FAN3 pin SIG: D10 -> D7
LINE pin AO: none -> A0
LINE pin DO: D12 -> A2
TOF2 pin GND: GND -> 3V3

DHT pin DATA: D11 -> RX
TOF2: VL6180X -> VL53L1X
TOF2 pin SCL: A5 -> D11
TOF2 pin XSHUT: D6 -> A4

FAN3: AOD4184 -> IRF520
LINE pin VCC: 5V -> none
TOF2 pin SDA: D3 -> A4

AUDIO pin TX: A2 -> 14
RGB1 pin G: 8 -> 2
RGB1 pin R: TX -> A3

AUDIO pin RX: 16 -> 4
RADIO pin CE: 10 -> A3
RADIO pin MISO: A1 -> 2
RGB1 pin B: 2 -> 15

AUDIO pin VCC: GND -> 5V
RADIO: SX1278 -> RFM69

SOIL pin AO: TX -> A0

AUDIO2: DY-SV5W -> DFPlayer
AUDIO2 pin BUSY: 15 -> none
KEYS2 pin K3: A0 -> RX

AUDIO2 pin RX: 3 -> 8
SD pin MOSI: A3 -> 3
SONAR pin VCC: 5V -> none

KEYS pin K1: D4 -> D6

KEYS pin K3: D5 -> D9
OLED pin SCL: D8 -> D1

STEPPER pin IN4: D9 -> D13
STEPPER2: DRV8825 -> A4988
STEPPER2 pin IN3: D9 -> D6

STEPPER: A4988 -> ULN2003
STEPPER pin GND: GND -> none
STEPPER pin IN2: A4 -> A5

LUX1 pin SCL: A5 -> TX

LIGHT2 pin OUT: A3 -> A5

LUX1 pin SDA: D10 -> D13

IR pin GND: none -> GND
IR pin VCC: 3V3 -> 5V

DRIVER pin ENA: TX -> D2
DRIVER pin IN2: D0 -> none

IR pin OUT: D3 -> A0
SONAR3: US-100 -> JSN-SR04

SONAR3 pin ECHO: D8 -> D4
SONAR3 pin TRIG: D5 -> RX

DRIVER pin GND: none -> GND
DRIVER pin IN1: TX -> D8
• • • •
■ TASK OBJECTIVE ■
Every record shown above must be echoed exactly.

■ EXERCISE OUTPUT ■
FAN3 pin SIG: D10 -> D7
LINE pin AO: none -> A0
LINE pin DO: D12 -> A2
TOF2 pin GND: GND -> 3V3

DHT pin DATA: D11 -> RX
TOF2: VL6180X -> VL53L1X
TOF2 pin SCL: A5 -> D11
TOF2 pin XSHUT: D6 -> A4

FAN3: AOD4184 -> IRF520
LINE pin VCC: 5V -> none
TOF2 pin SDA: D3 -> A4

AUDIO pin TX: A2 -> 14
RGB1 pin G: 8 -> 2
RGB1 pin R: TX -> A3

AUDIO pin RX: 16 -> 4
RADIO pin CE: 10 -> A3
RADIO pin MISO: A1 -> 2
RGB1 pin B: 2 -> 15

AUDIO pin VCC: GND -> 5V
RADIO: SX1278 -> RFM69

SOIL pin AO: TX -> A0

AUDIO2: DY-SV5W -> DFPlayer
AUDIO2 pin BUSY: 15 -> none
KEYS2 pin K3: A0 -> RX

AUDIO2 pin RX: 3 -> 8
SD pin MOSI: A3 -> 3
SONAR pin VCC: 5V -> none

KEYS pin K1: D4 -> D6

KEYS pin K3: D5 -> D9
OLED pin SCL: D8 -> D1

STEPPER pin IN4: D9 -> D13
STEPPER2: DRV8825 -> A4988
STEPPER2 pin IN3: D9 -> D6

STEPPER: A4988 -> ULN2003
STEPPER pin GND: GND -> none
STEPPER pin IN2: A4 -> A5

LUX1 pin SCL: A5 -> TX

LIGHT2 pin OUT: A3 -> A5

LUX1 pin SDA: D10 -> D13

IR pin GND: none -> GND
IR pin VCC: 3V3 -> 5V

DRIVER pin ENA: TX -> D2
DRIVER pin IN2: D0 -> none

IR pin OUT: D3 -> A0
SONAR3: US-100 -> JSN-SR04

SONAR3 pin ECHO: D8 -> D4
SONAR3 pin TRIG: D5 -> RX

DRIVER pin GND: none -> GND
DRIVER pin IN1: TX -> D8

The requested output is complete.